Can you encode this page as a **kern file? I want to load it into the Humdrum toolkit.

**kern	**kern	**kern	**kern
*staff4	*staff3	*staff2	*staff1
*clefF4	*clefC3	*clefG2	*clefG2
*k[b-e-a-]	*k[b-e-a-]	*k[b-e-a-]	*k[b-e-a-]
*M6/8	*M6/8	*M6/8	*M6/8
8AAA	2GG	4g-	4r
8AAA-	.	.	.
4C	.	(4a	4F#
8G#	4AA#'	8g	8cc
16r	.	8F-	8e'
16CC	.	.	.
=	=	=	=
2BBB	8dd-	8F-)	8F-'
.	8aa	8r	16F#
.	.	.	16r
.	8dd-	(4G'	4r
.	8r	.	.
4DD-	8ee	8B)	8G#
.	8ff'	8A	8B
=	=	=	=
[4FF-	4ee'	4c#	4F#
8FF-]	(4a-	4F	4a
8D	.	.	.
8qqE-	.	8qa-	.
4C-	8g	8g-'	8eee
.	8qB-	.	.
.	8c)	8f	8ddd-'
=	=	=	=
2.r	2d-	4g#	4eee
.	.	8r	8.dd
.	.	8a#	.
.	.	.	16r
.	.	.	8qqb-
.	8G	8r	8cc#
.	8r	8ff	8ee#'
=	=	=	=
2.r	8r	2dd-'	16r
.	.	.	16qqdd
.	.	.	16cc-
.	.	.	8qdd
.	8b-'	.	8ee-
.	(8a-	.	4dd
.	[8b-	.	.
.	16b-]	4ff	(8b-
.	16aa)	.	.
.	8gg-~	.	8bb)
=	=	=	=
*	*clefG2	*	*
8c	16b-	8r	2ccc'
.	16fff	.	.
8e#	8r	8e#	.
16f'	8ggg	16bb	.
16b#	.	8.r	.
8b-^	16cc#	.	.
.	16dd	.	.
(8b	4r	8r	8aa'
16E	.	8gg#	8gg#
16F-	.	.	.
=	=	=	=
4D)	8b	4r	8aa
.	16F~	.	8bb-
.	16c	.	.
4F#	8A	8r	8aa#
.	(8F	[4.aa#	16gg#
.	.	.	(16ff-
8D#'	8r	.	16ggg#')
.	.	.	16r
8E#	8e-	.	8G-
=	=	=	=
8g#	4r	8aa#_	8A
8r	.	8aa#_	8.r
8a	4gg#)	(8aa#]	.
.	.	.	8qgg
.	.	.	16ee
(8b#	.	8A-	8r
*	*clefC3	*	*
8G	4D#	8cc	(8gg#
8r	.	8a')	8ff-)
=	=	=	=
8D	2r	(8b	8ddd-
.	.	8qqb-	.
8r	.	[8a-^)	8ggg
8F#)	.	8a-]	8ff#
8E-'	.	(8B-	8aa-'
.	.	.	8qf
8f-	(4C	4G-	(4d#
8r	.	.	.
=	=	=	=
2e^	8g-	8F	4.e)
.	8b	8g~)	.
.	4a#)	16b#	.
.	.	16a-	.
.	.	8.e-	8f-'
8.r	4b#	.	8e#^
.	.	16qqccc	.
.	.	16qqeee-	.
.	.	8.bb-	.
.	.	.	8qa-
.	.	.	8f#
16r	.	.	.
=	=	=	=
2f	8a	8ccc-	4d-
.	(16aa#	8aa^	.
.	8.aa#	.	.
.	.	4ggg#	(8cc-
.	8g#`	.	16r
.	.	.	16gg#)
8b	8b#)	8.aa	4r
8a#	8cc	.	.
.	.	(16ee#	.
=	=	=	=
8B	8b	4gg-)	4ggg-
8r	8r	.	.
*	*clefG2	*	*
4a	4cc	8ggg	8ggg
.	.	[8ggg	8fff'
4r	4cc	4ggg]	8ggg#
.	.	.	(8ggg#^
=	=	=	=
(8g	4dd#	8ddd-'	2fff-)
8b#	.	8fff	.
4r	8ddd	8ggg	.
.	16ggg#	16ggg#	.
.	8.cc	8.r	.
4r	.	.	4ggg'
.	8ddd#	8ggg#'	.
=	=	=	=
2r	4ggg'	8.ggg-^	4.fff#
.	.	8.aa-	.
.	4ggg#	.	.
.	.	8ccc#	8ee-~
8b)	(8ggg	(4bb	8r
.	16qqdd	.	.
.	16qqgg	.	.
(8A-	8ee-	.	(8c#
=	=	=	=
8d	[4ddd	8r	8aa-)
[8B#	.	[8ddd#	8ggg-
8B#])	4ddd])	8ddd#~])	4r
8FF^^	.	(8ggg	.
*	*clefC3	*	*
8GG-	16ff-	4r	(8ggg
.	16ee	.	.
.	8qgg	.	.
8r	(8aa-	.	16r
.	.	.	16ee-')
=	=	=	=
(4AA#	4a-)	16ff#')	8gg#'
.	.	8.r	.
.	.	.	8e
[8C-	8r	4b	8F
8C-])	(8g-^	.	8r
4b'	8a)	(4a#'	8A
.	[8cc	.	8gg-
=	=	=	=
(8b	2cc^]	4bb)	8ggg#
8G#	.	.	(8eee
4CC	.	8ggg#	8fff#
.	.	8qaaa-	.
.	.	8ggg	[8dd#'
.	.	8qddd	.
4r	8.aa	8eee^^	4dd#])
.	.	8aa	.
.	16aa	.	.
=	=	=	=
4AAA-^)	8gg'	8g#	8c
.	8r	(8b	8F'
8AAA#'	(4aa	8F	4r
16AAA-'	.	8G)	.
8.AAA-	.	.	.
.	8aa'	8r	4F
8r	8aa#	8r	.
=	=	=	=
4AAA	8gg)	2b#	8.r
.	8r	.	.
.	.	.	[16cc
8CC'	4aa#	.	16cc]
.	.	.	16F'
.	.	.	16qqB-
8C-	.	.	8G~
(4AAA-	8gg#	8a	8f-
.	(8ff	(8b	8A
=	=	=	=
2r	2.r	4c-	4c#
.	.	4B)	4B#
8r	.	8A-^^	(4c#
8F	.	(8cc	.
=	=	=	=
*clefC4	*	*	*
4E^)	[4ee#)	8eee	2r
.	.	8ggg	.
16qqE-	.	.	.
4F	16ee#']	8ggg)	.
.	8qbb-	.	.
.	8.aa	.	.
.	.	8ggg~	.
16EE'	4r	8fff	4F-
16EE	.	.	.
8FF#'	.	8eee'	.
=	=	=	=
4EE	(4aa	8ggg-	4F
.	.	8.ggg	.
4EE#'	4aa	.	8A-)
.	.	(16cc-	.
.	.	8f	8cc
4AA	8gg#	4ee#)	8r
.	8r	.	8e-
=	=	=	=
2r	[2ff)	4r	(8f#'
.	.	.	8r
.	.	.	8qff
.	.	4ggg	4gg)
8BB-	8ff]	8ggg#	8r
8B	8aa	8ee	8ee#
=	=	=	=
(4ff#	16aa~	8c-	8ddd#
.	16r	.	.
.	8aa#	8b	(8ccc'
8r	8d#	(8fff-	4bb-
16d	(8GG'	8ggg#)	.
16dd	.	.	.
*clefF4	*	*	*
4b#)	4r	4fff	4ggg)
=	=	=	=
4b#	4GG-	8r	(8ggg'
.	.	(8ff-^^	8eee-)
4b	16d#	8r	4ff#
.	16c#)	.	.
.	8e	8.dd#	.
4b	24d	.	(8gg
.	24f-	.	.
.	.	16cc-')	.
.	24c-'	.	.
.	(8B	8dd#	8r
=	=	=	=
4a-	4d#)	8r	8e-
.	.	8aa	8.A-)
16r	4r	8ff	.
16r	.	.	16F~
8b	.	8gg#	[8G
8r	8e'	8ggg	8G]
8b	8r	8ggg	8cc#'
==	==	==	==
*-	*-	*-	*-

THE EXERCISE: Count the lines in the records that contain the string "kern", and reply with the number alone.

RESULT: 2